EXERCISE AIM.
Each entry is to be retyped without alteration, and no picture is to be included.

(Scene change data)
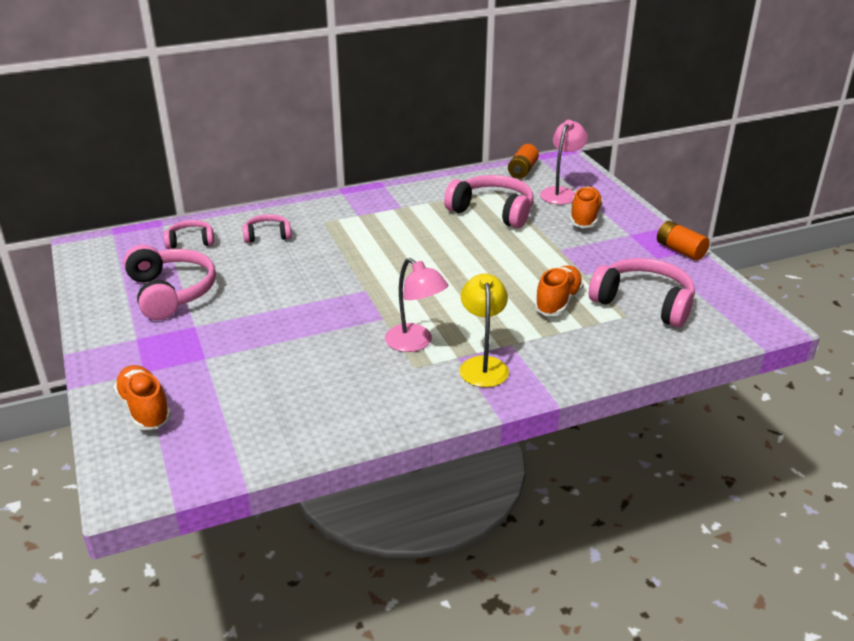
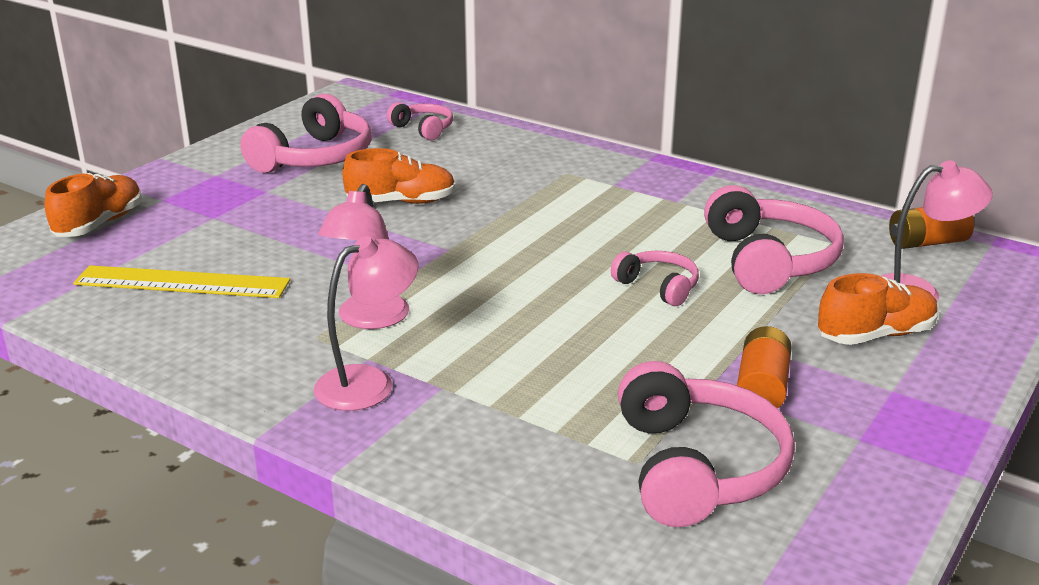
camera: 55 degrees right, 5 degrees down
pink headphones [242,214,291,243] -> pink headphones moved to [611,251,699,306]
yellow lamp [460,274,509,387] -> pink lamp [314,236,419,411]
orange shoe [534,265,584,316] -> orange shoe moved to [342,148,456,204]
orange battery [657,221,710,260] -> orange battery moved to [737,326,792,408]
none -> yellow ruler [73,265,290,298]

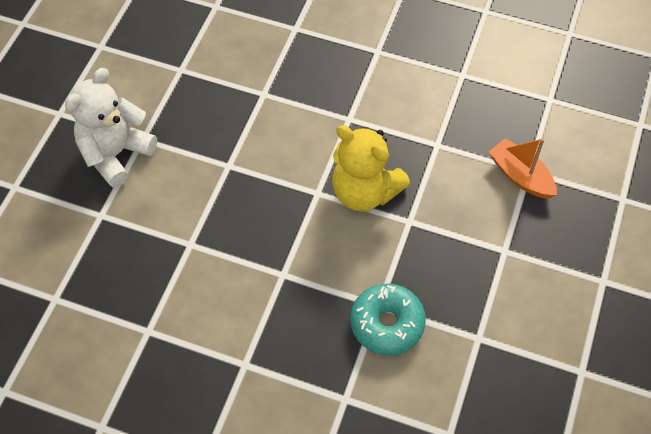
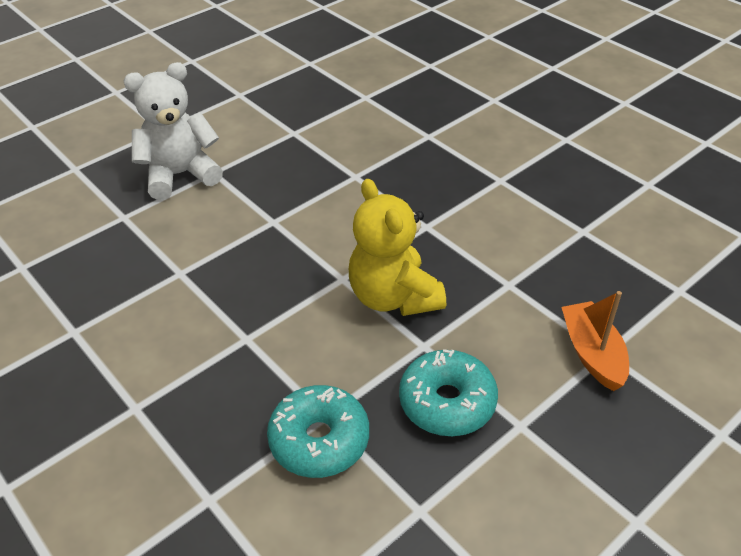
camera: 30 degrees right, 15 degrees down
none -> turquoise donut [399,349,498,436]

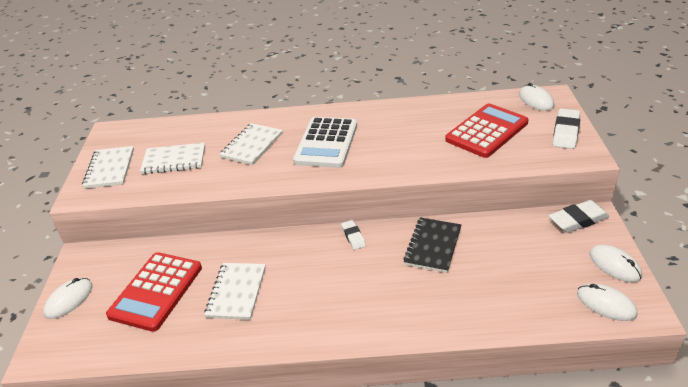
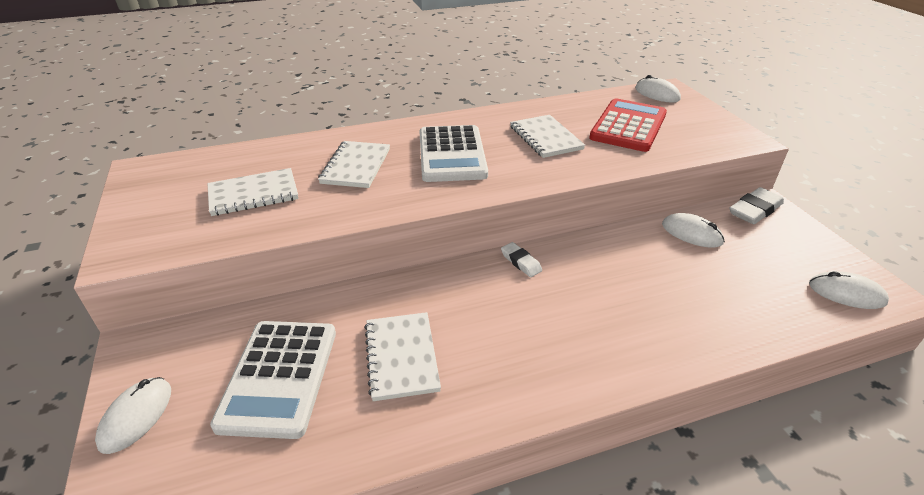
camera: 20 degrees left, 0 degrees up
white notebook [82,146,134,189] -> white notebook moved to [510,115,585,158]
red calculator [106,252,202,332] -> white calculator [210,321,336,439]
black notebook [403,217,461,273] -> none
white eraser [553,108,580,149] -> none
white mouse [590,245,642,282] -> white mouse moved to [662,213,725,248]

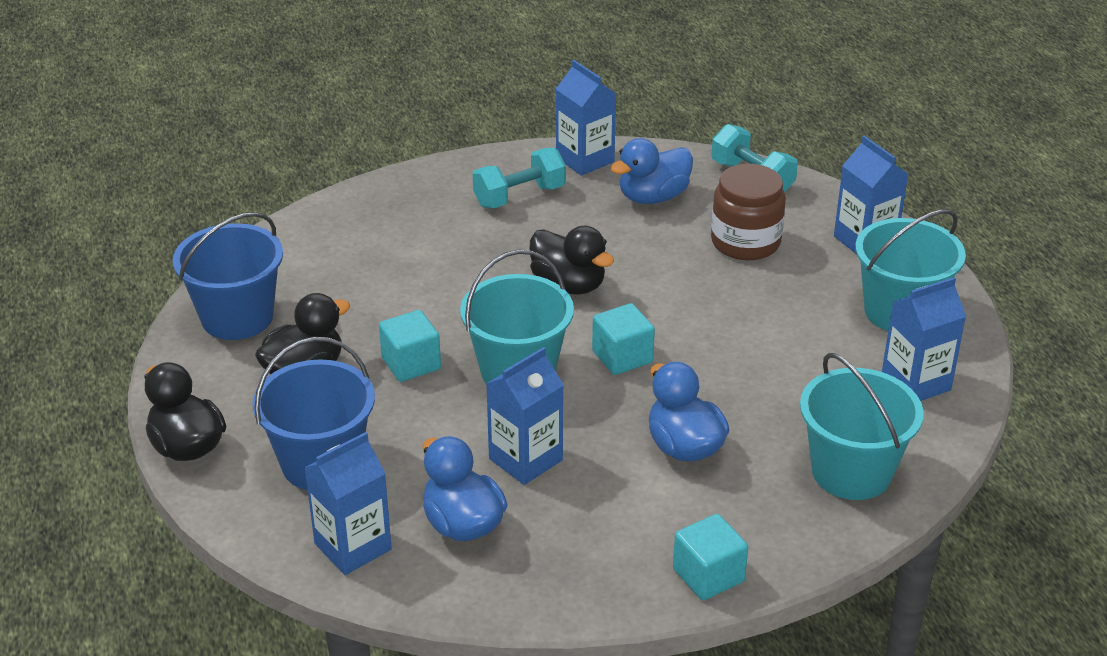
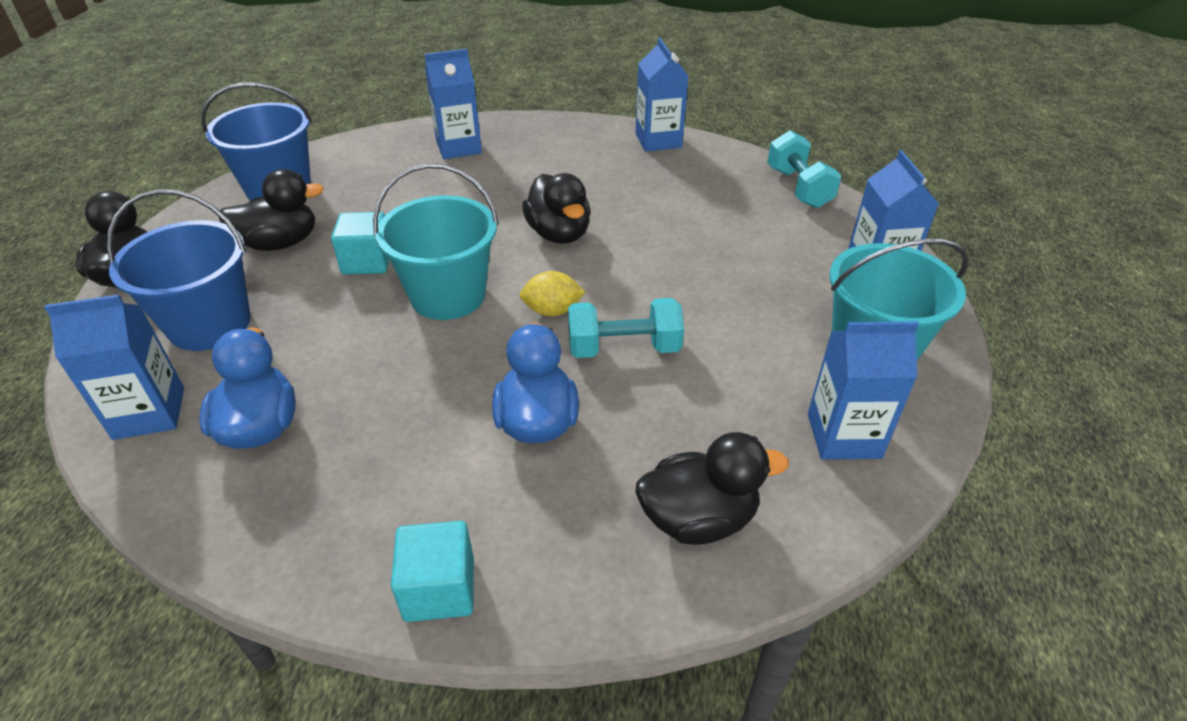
camera: 25 degrees right, 5 degrees up
turquoise dumbbell [473,148,566,208] -> turquoise dumbbell moved to [568,298,684,358]
blue carton [486,347,564,485] -> blue carton moved to [425,49,482,159]
turquoise cube [592,303,655,375] -> yellow lemon [519,271,585,316]
blue duck [610,138,693,204] -> none
brown jar [711,164,786,260] -> none
turquoise bucket [800,353,924,500] -> black duck [636,432,789,545]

TASK ANSWER.
camera: 55 degrees right, 5 degrees down
pink headphones [242,214,291,243] -> pink headphones moved to [611,251,699,306]
yellow lamp [460,274,509,387] -> pink lamp [314,236,419,411]
orange shoe [534,265,584,316] -> orange shoe moved to [342,148,456,204]
orange battery [657,221,710,260] -> orange battery moved to [737,326,792,408]
none -> yellow ruler [73,265,290,298]

camera: 30 degrees right, 15 degrees down
none -> turquoise donut [399,349,498,436]

camera: 20 degrees left, 0 degrees up
white notebook [82,146,134,189] -> white notebook moved to [510,115,585,158]
red calculator [106,252,202,332] -> white calculator [210,321,336,439]
black notebook [403,217,461,273] -> none
white eraser [553,108,580,149] -> none
white mouse [590,245,642,282] -> white mouse moved to [662,213,725,248]

camera: 25 degrees right, 5 degrees up
turquoise dumbbell [473,148,566,208] -> turquoise dumbbell moved to [568,298,684,358]
blue carton [486,347,564,485] -> blue carton moved to [425,49,482,159]
turquoise cube [592,303,655,375] -> yellow lemon [519,271,585,316]
blue duck [610,138,693,204] -> none
brown jar [711,164,786,260] -> none
turquoise bucket [800,353,924,500] -> black duck [636,432,789,545]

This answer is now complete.